- DATASET ENTRIES -
↓

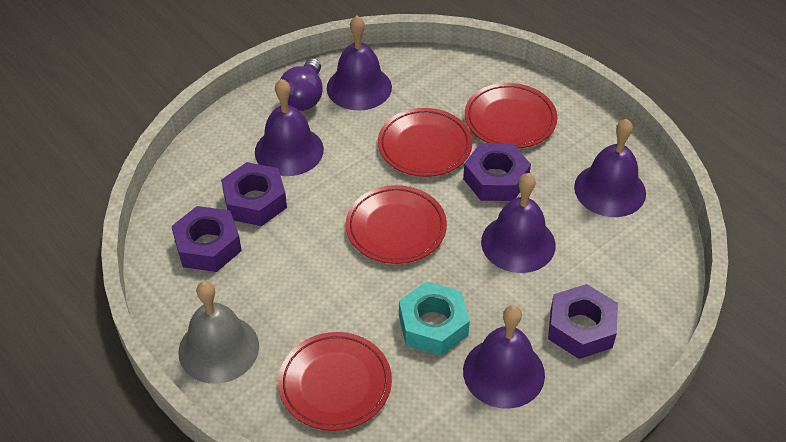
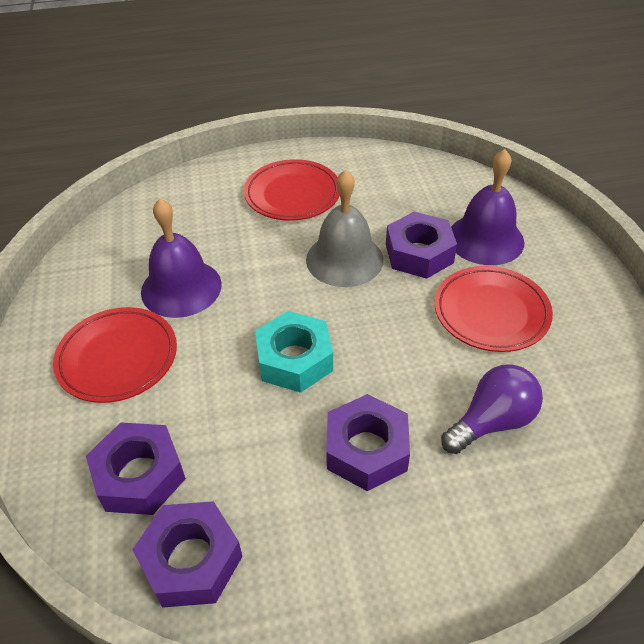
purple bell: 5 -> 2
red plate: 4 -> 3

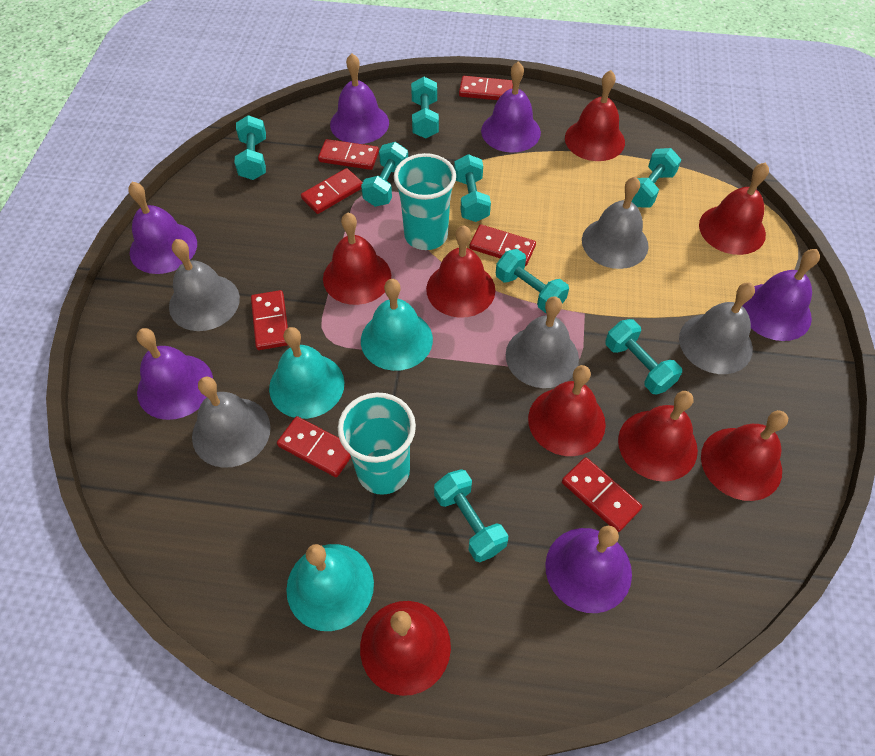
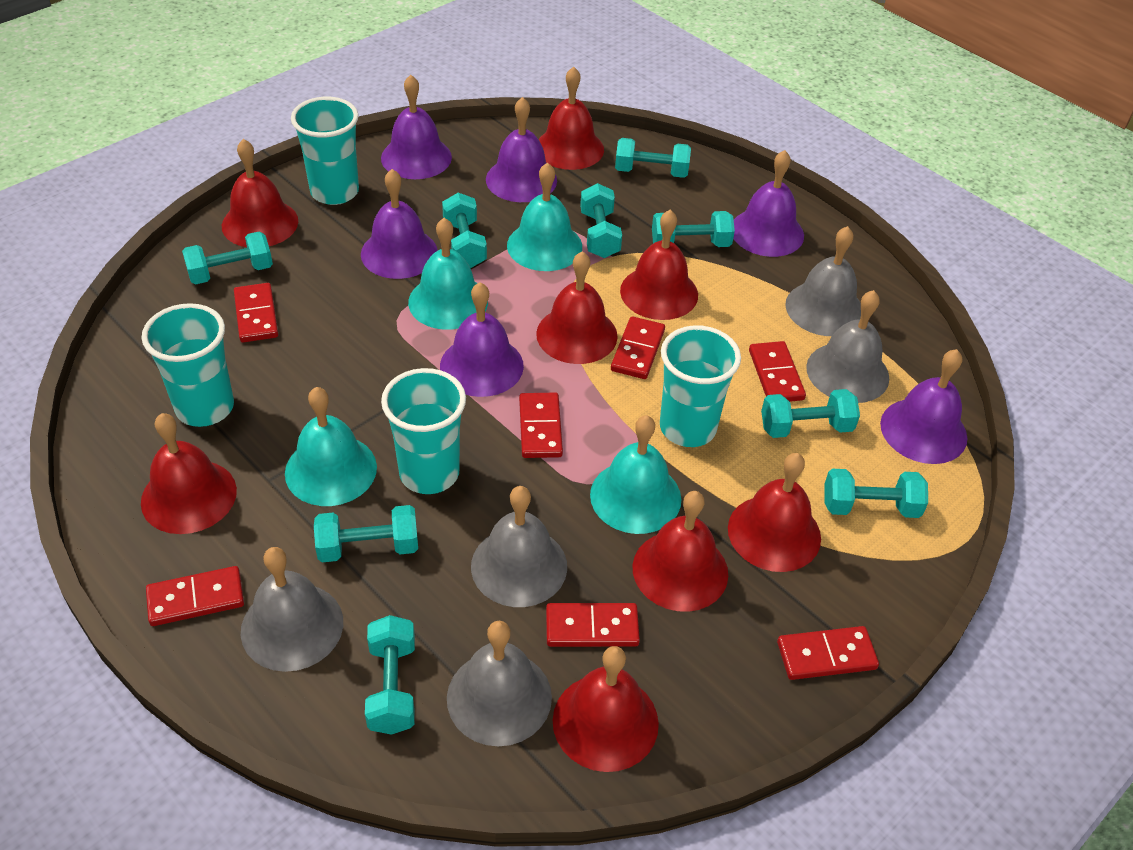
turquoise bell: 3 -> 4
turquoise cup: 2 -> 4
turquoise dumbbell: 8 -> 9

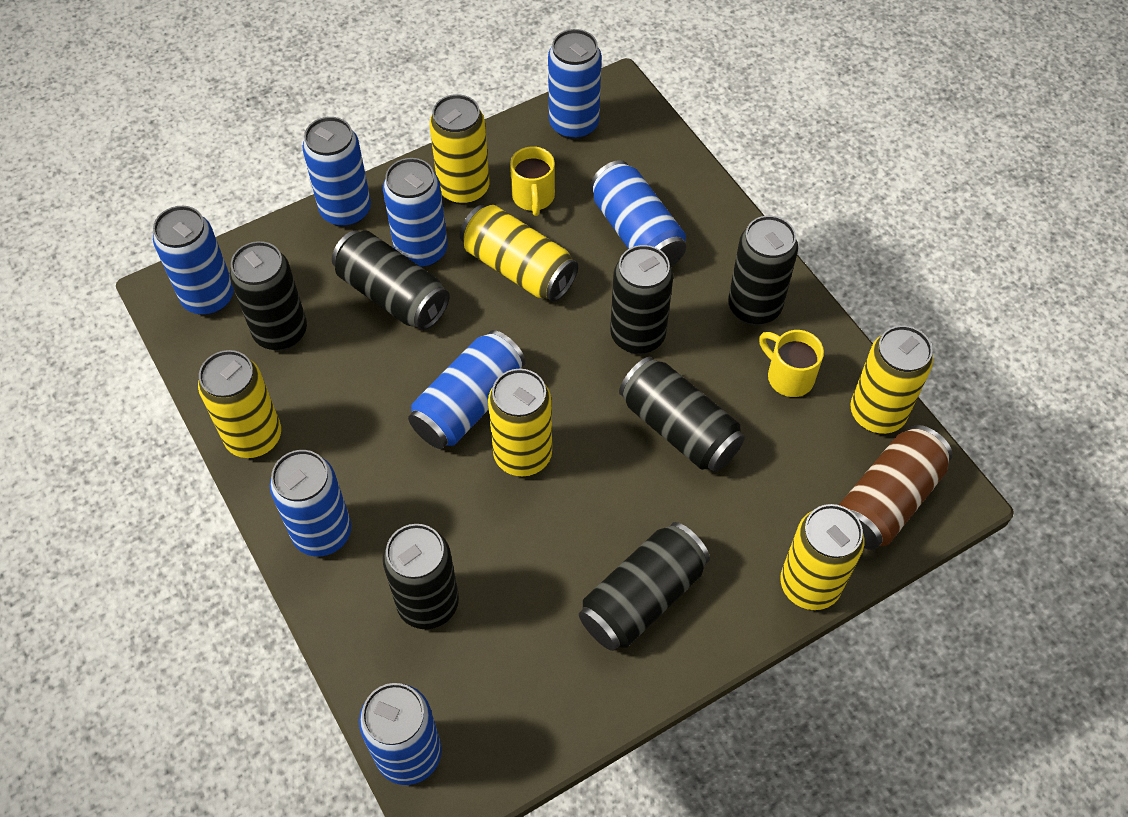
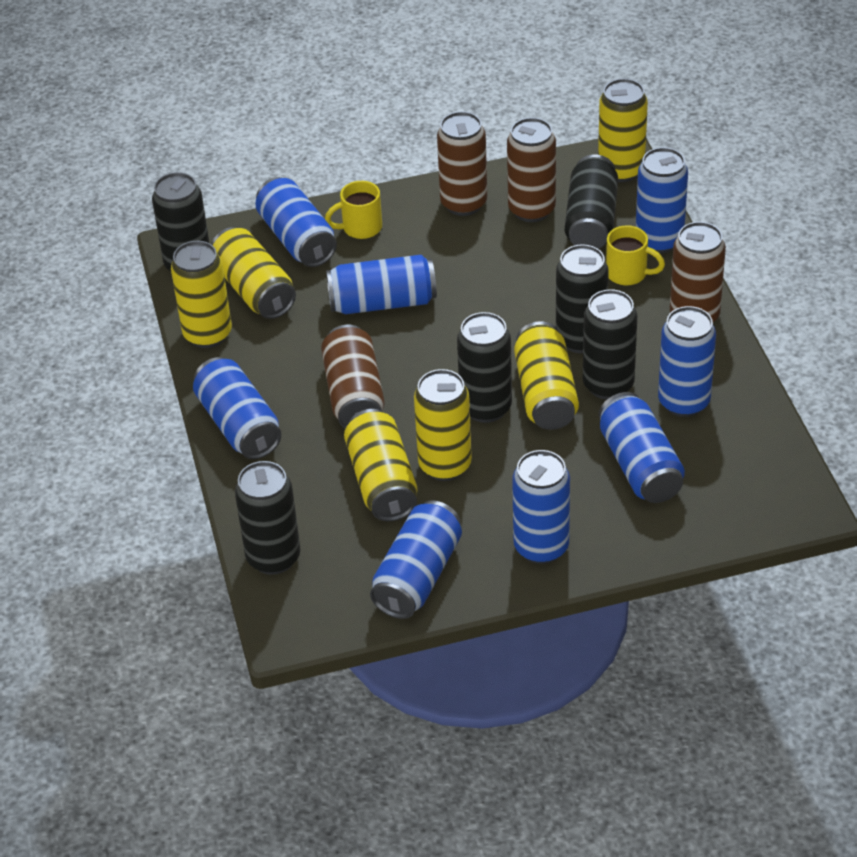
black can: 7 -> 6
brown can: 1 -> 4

↑

- REQUIRED ACTION -
From the material above, reproduce everything verbatim except the pictures.

- ANSWER SPACE -
purple bell: 5 -> 2
red plate: 4 -> 3

turquoise bell: 3 -> 4
turquoise cup: 2 -> 4
turquoise dumbbell: 8 -> 9

black can: 7 -> 6
brown can: 1 -> 4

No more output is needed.